→ Task goal:
For each line in the data below that holds "green", return a copy.

→ Supplied records:
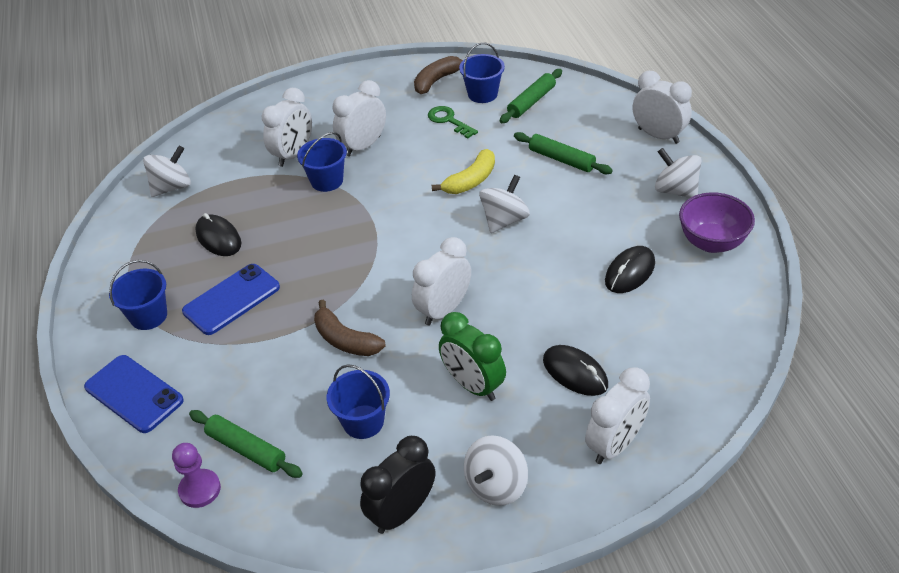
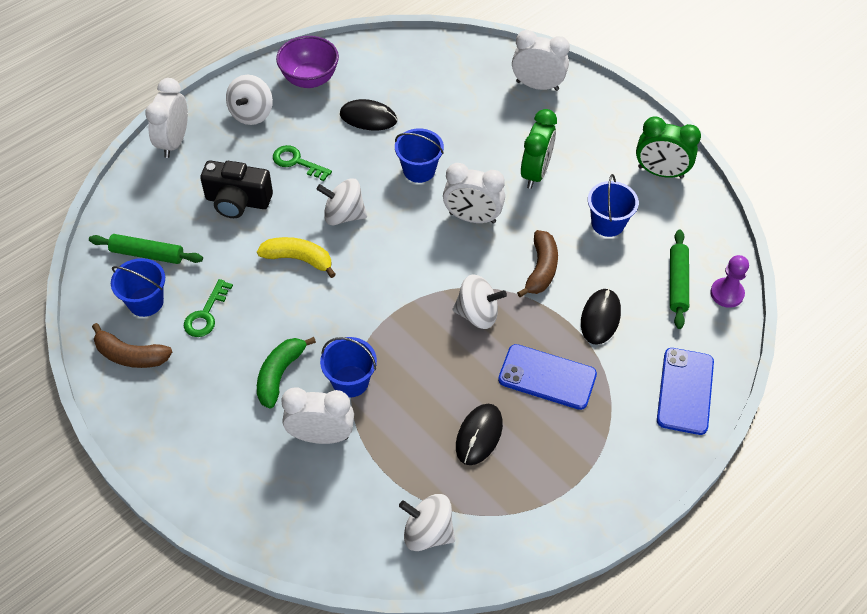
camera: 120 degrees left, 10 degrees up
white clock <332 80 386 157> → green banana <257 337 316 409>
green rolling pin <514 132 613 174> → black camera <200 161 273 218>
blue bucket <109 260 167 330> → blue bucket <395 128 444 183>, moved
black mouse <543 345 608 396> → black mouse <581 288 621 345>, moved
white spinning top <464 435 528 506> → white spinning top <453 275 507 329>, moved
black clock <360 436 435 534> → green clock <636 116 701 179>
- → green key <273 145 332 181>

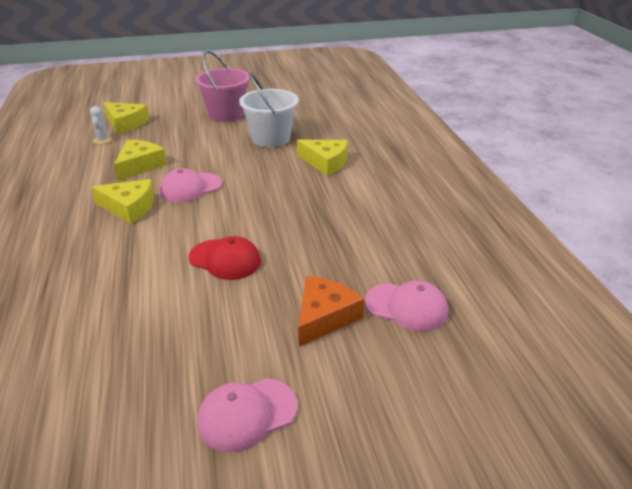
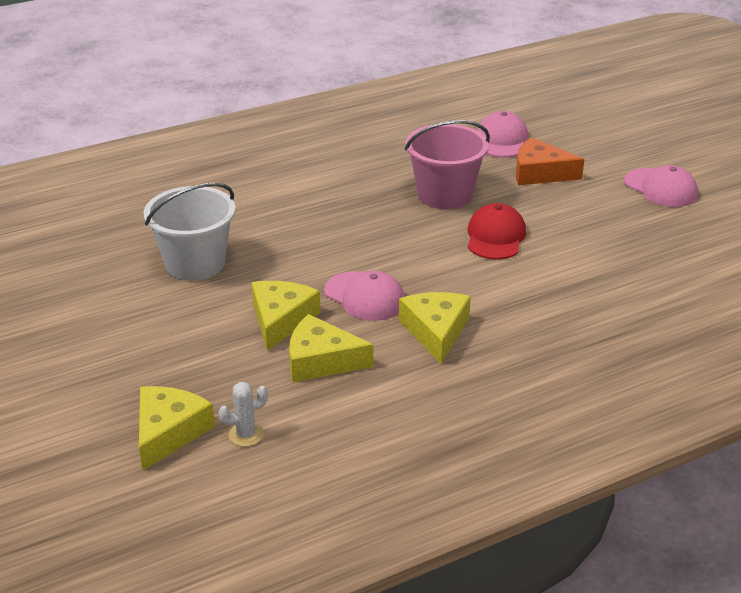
camera: 105 degrees left, 0 degrees up
pink bucket <195 51 250 122> → pink bucket <405 120 490 209>, moved
yellow cheese <297 140 348 176> → yellow cheese <251 281 320 351>, moved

→ Exercise output:
white clock <332 80 386 157> → green banana <257 337 316 409>
green rolling pin <514 132 613 174> → black camera <200 161 273 218>
black clock <360 436 435 534> → green clock <636 116 701 179>
- → green key <273 145 332 181>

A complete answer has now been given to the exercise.